Problem to work on: Could you retype, exactly and with no pictures, only the lines from the first line of the records below through the line that contains "relocated: livre (violet)"?

Data records:
________

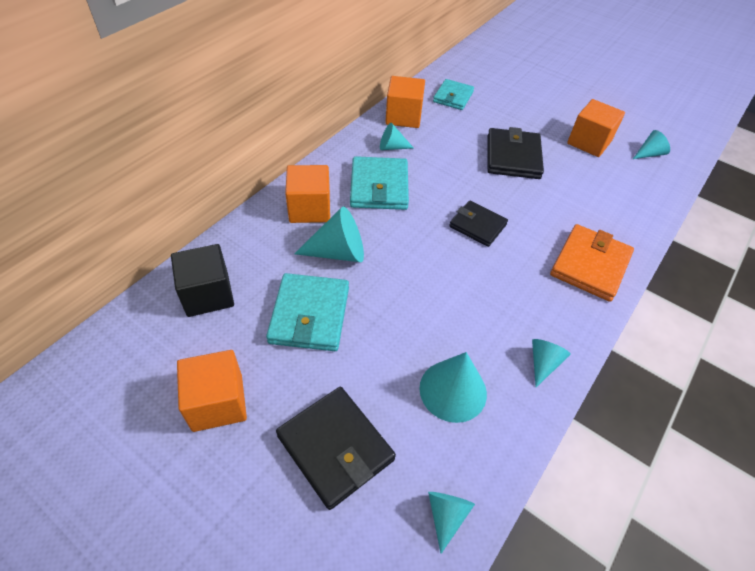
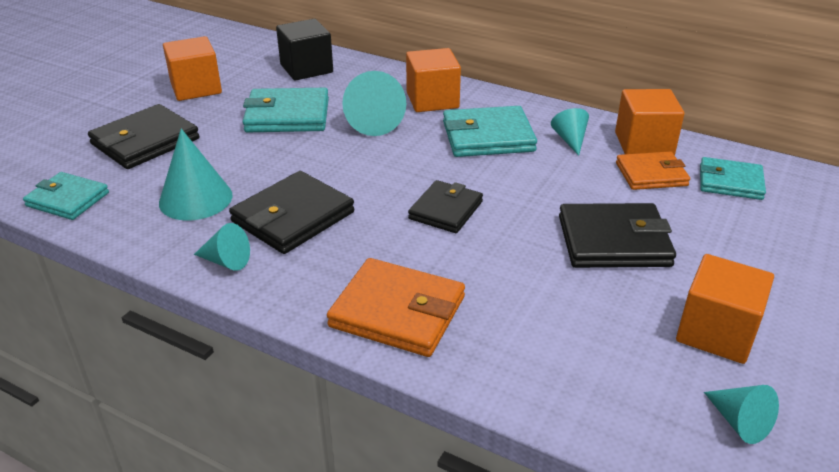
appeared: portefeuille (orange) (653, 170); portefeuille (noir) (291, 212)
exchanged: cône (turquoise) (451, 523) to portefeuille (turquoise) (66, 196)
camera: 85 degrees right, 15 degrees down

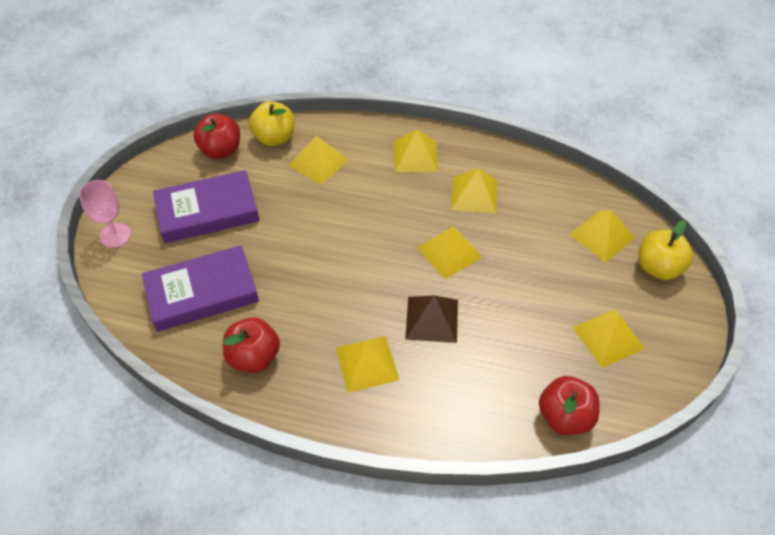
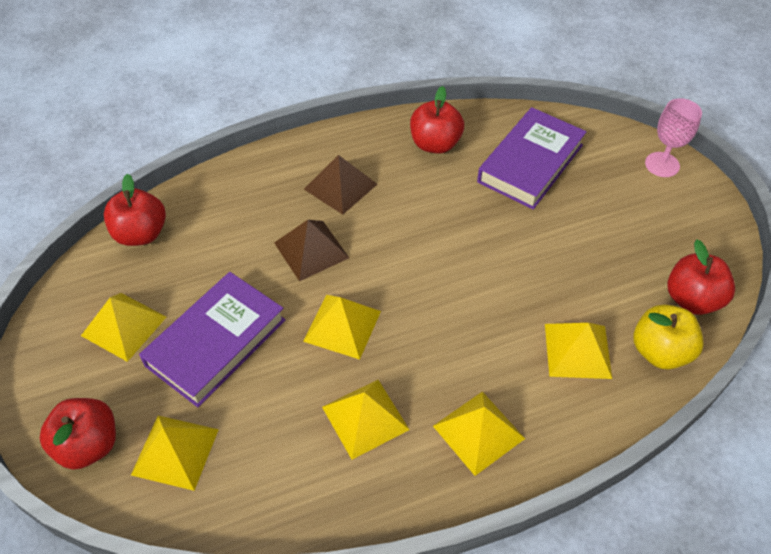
relocated: livre (violet) (206, 206) to (212, 339)
colour: pomme (jaune) (666, 250) to pomme (rouge) (77, 433); pyramide (jaune) (367, 364) to pyramide (marron) (340, 185)
camera: 145 degrees right, 0 degrees up

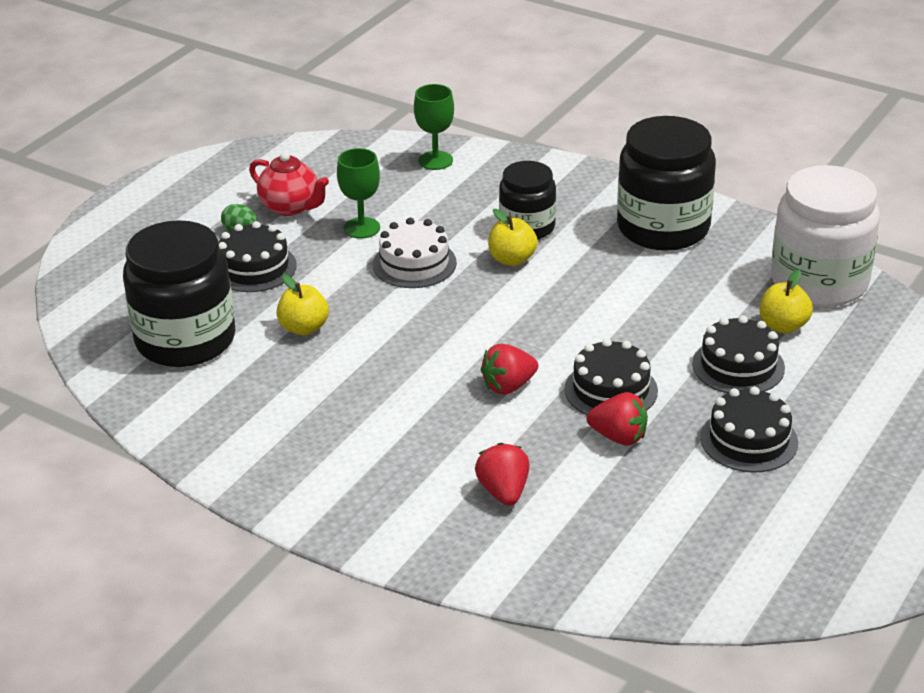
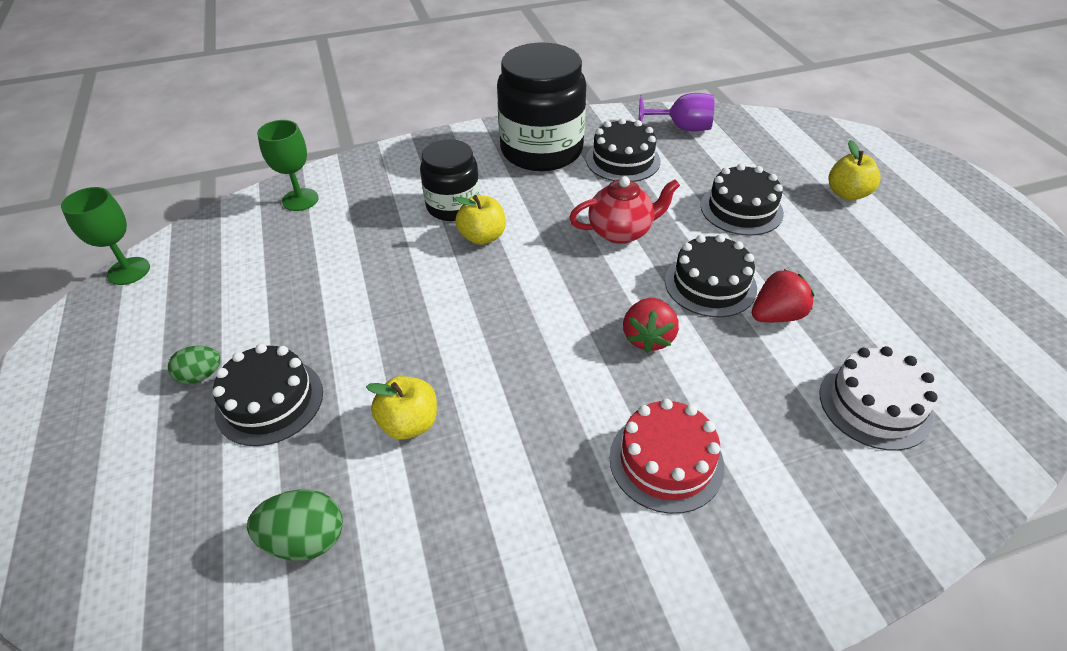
missing: fraise (rouge) (502, 474)
appeared: gâteau (rouge) (666, 456)
relocated: verre à pied (vert) (358, 193) to (105, 236); théière (rouge) (289, 184) to (624, 210); gâteau (blanc) (415, 253) to (878, 398); pomme (jaune) (786, 301) to (854, 170); gâteau (noir) (749, 430) to (623, 150)
exchanged: bocal (blanc) (825, 236) to verre à pied (violet) (676, 112); bocal (noir) (179, 293) to œuf (vert) (295, 525)
camera: 50 degrees left, 10 degrees up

________

Worked solution:
appeared: portefeuille (orange) (653, 170); portefeuille (noir) (291, 212)
exchanged: cône (turquoise) (451, 523) to portefeuille (turquoise) (66, 196)
camera: 85 degrees right, 15 degrees down

relocated: livre (violet) (206, 206) to (212, 339)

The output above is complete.